(Data entries)
= = = =
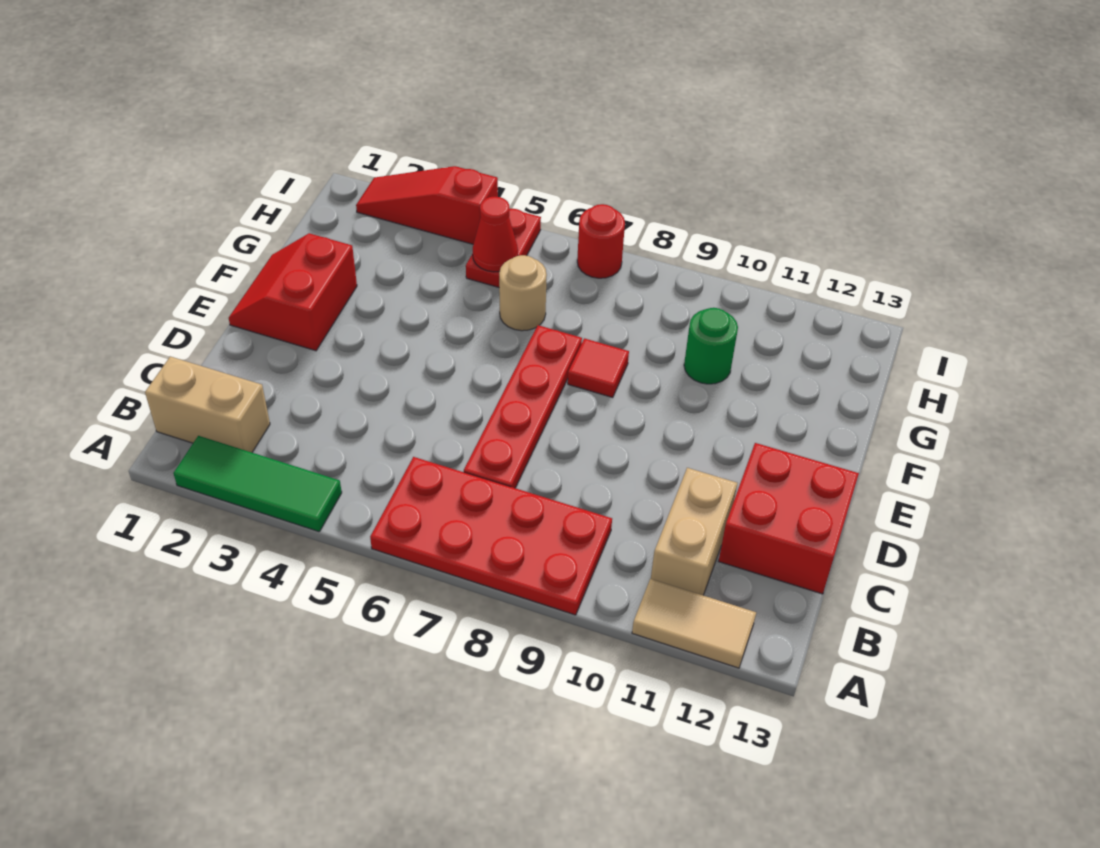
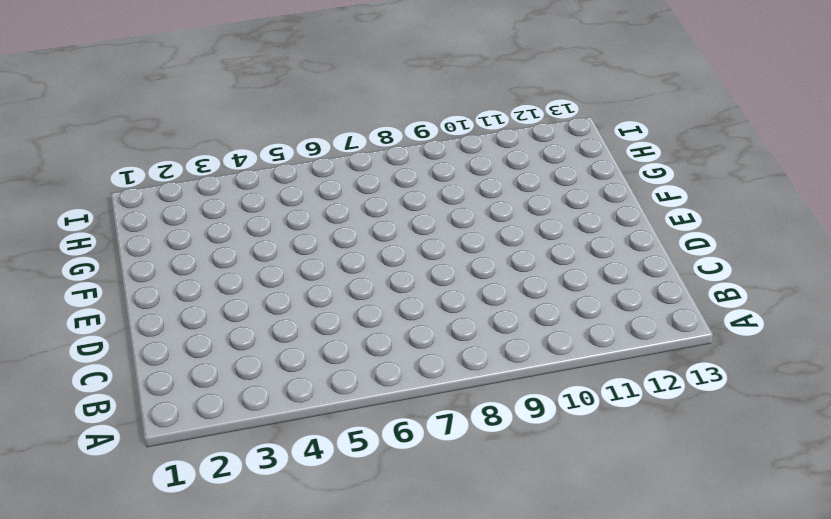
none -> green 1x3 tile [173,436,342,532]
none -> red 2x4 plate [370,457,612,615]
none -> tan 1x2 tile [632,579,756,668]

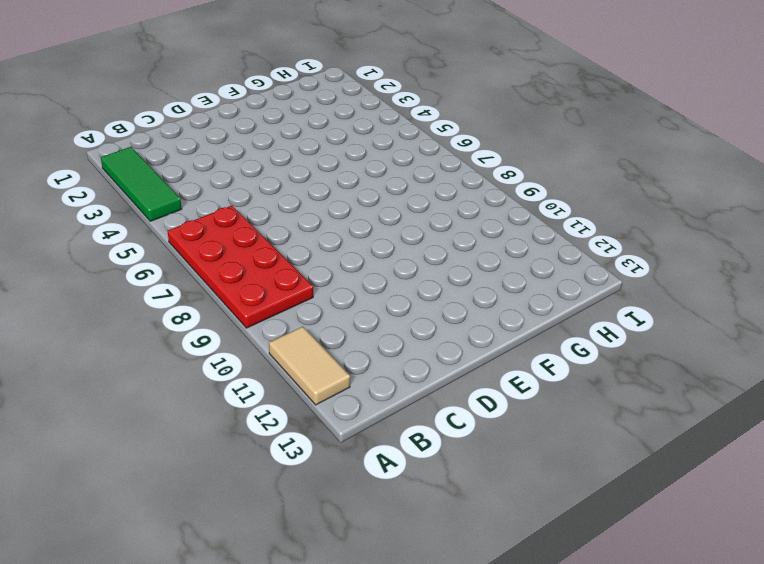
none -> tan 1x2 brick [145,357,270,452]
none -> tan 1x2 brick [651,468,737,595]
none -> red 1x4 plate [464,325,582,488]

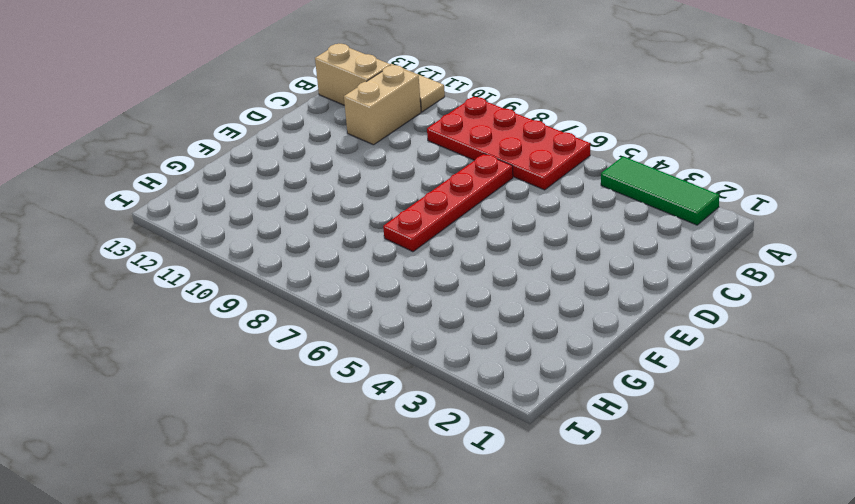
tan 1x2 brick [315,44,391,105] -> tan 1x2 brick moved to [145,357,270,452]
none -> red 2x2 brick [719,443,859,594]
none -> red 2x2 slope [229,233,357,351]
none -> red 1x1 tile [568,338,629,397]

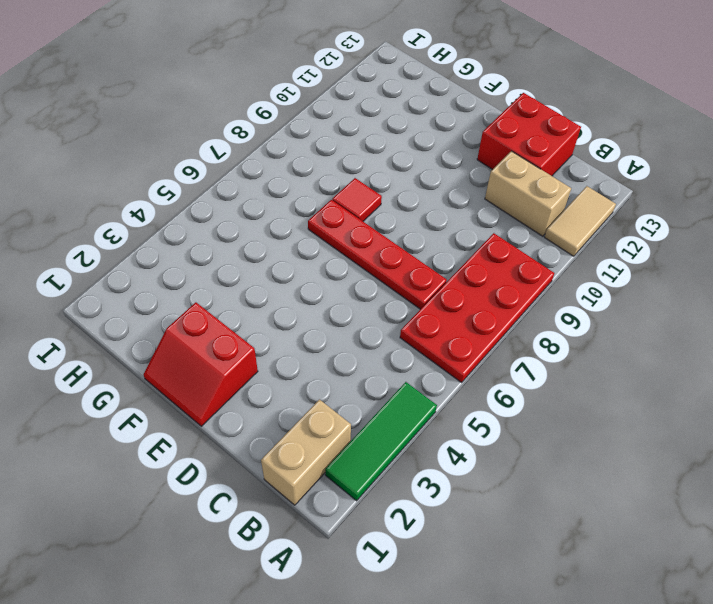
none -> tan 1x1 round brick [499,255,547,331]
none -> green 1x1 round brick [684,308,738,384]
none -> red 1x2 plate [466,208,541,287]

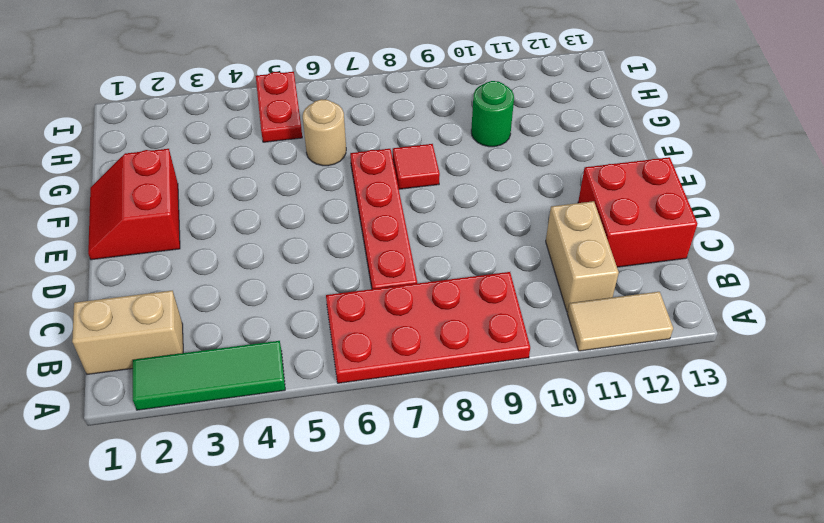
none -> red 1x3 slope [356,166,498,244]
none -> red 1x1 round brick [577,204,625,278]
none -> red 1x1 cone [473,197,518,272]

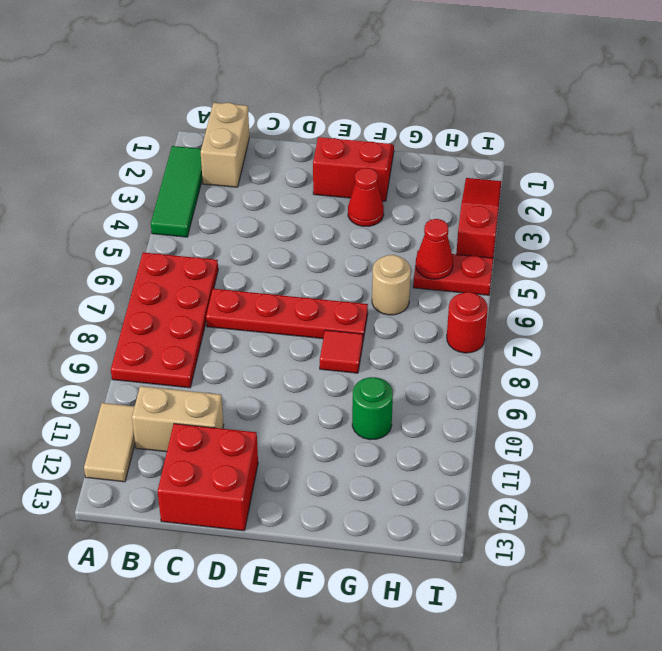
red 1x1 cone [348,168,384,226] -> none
= = = =
ASSIGNED TASK ::
Drop the pictures and reproduce the rest of the data above exactly.

RESPONSE AREA ::
none -> green 1x3 tile [173,436,342,532]
none -> red 2x4 plate [370,457,612,615]
none -> tan 1x2 tile [632,579,756,668]

none -> tan 1x2 brick [145,357,270,452]
none -> tan 1x2 brick [651,468,737,595]
none -> red 1x4 plate [464,325,582,488]

tan 1x2 brick [315,44,391,105] -> tan 1x2 brick moved to [145,357,270,452]
none -> red 2x2 brick [719,443,859,594]
none -> red 2x2 slope [229,233,357,351]
none -> red 1x1 tile [568,338,629,397]

none -> tan 1x1 round brick [499,255,547,331]
none -> green 1x1 round brick [684,308,738,384]
none -> red 1x2 plate [466,208,541,287]

none -> red 1x3 slope [356,166,498,244]
none -> red 1x1 round brick [577,204,625,278]
none -> red 1x1 cone [473,197,518,272]

red 1x1 cone [348,168,384,226] -> none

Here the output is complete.